____ Information shown

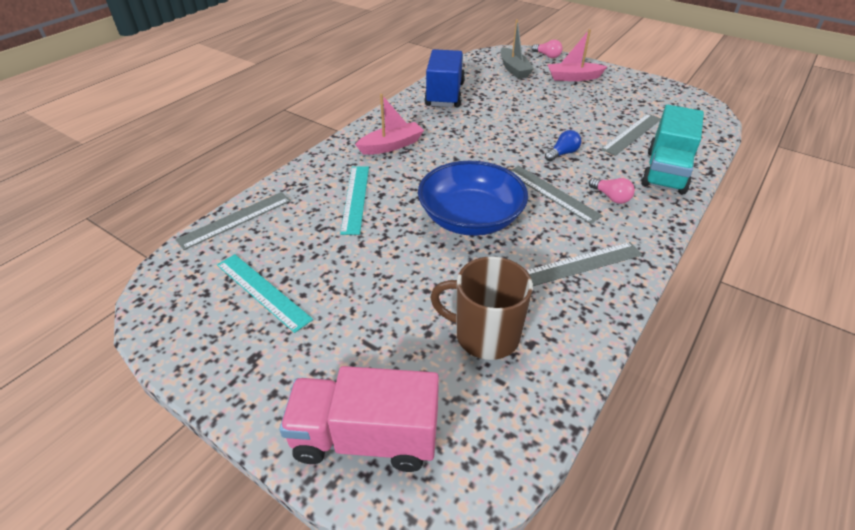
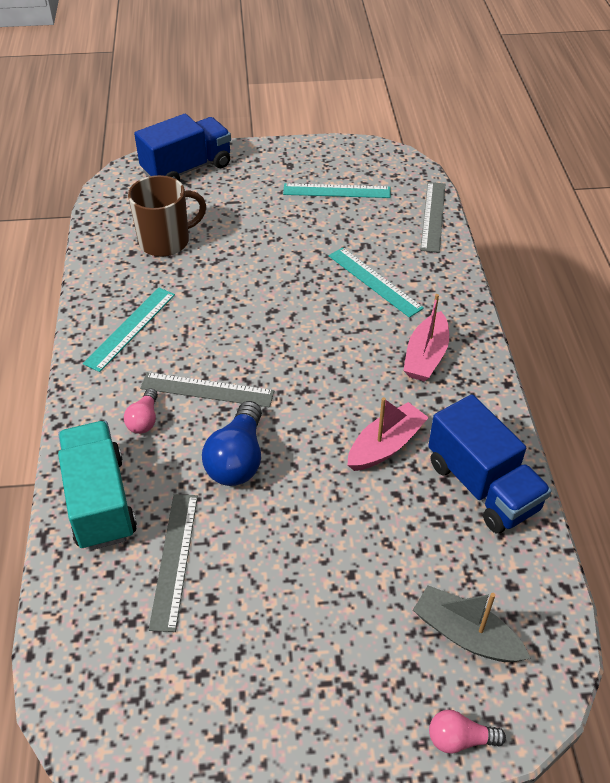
camera: 140 degrees right, 5 degrees up
pink truck [280,366,439,472] -> blue truck [134,114,231,181]
blue bowl [418,161,528,236] -> none
grey ruler [526,242,642,286] -> turquoise ruler [83,288,175,372]
blue light bulb [545,130,581,162] -> blue light bulb [202,401,262,486], size x1.77
pink boat [547,29,608,81] -> pink boat moved to [348,397,429,471]
pink light bulb [589,178,635,204] -> pink light bulb turned 90 degrees counterclockwise [124,388,158,434]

________

Task to complete:
From the listing above, pick out every line containing "blue".

Your solution:
pink truck [280,366,439,472] -> blue truck [134,114,231,181]
blue bowl [418,161,528,236] -> none
blue light bulb [545,130,581,162] -> blue light bulb [202,401,262,486], size x1.77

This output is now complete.